» **Records for this task**:

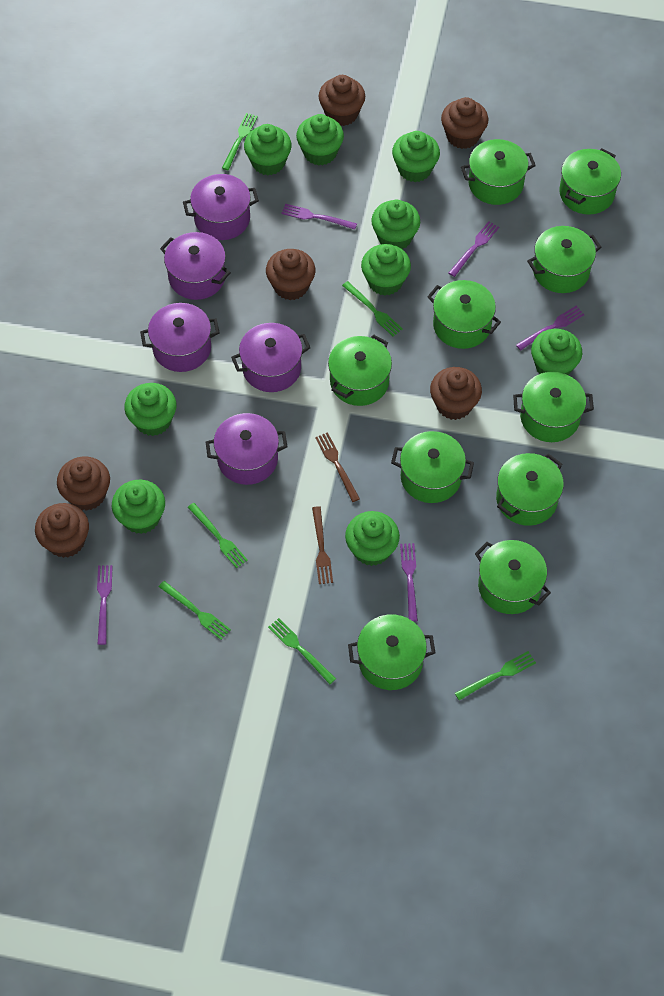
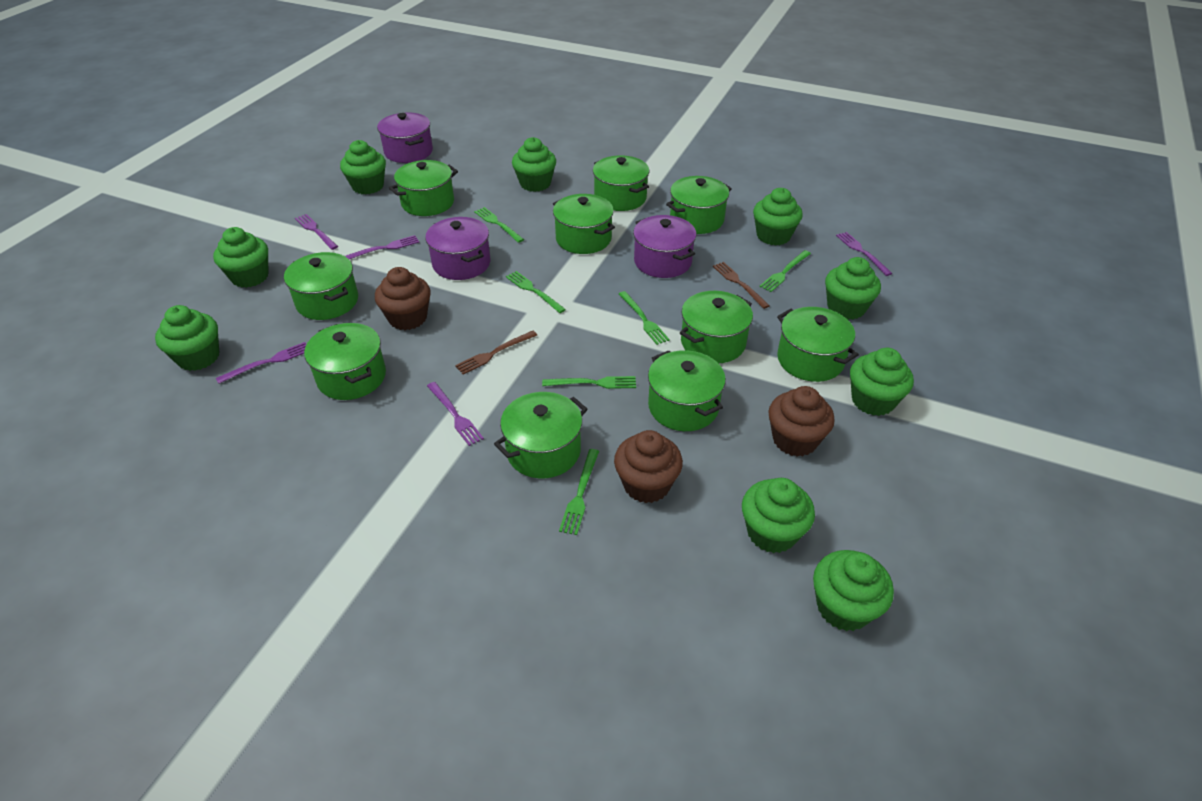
brown cupcake: 6 -> 3
purple pot: 5 -> 3

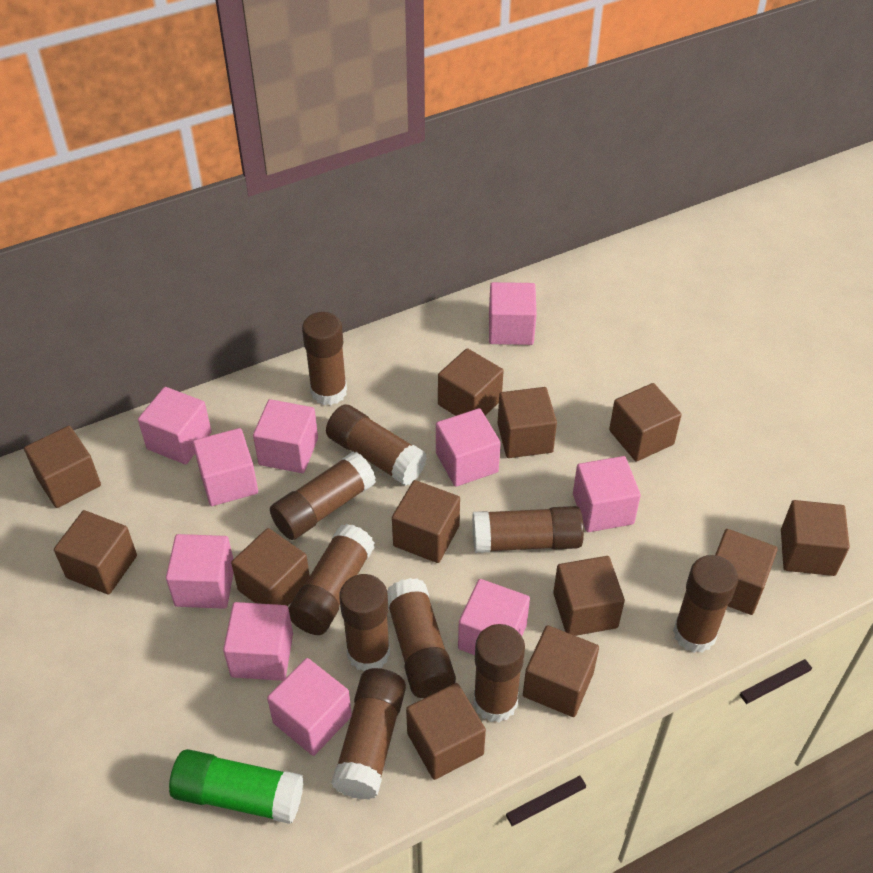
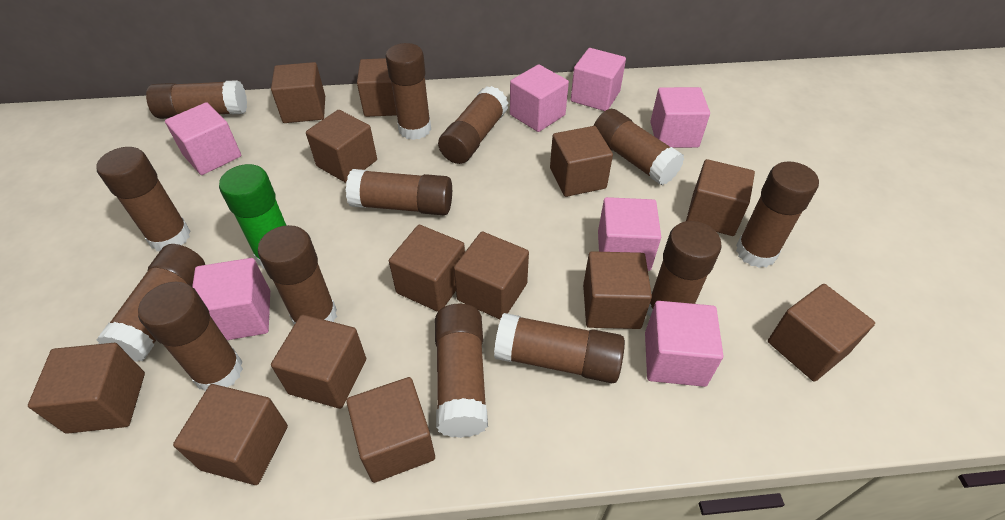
brown cube: 12 -> 13
brown glue stick: 10 -> 13
pink cube: 10 -> 7

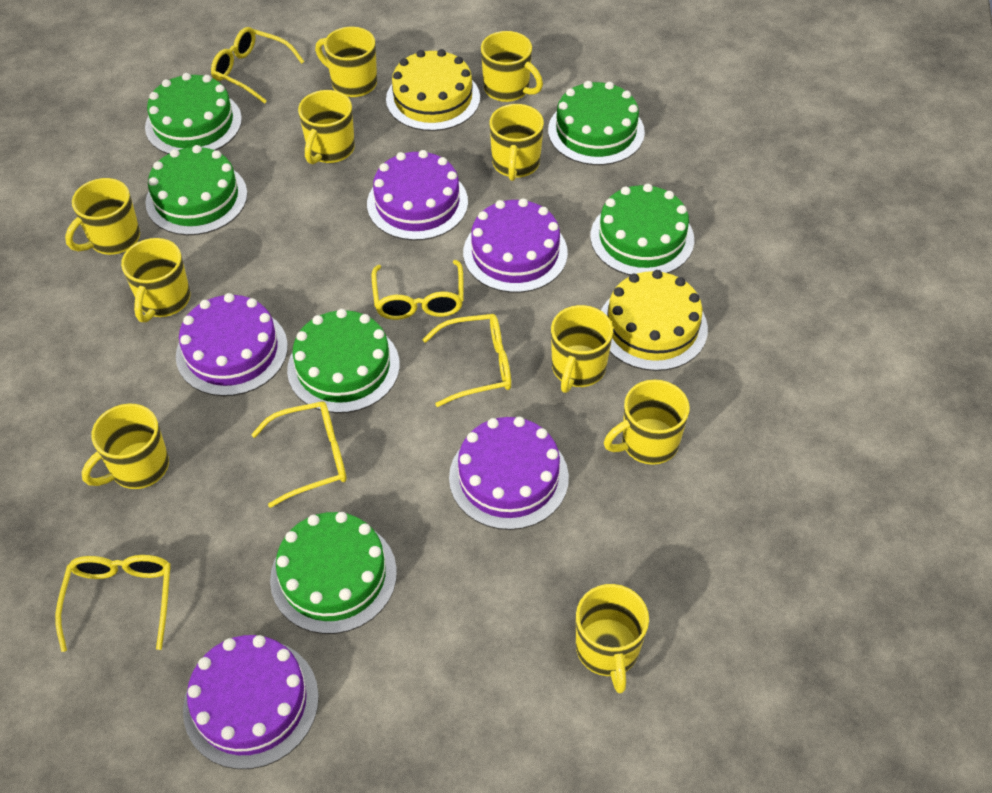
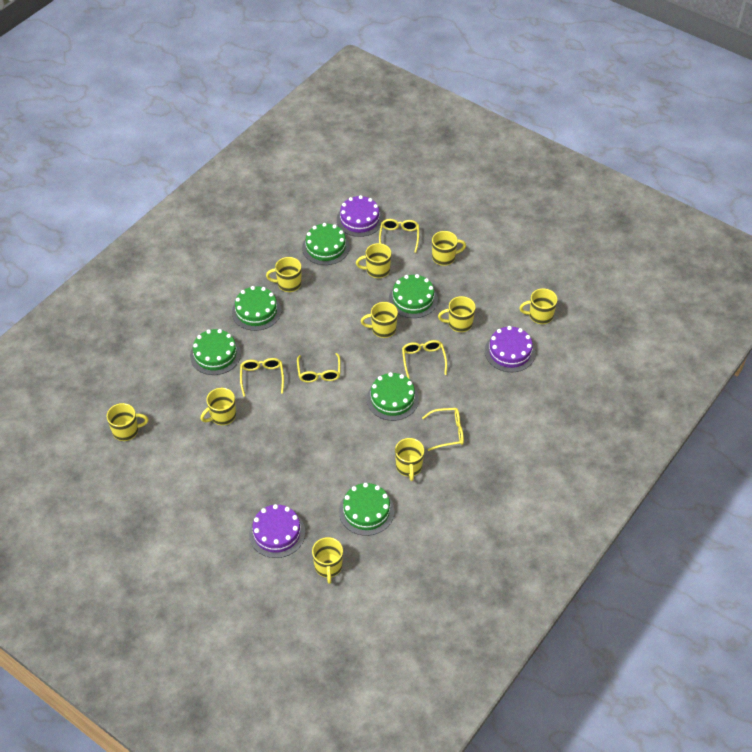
purple cake: 5 -> 3
yellow cake: 2 -> 0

» **Requirement**: For each record above, write out its text exactly and skip any picture.

» **Completed task**:
brown cupcake: 6 -> 3
purple pot: 5 -> 3

brown cube: 12 -> 13
brown glue stick: 10 -> 13
pink cube: 10 -> 7

purple cake: 5 -> 3
yellow cake: 2 -> 0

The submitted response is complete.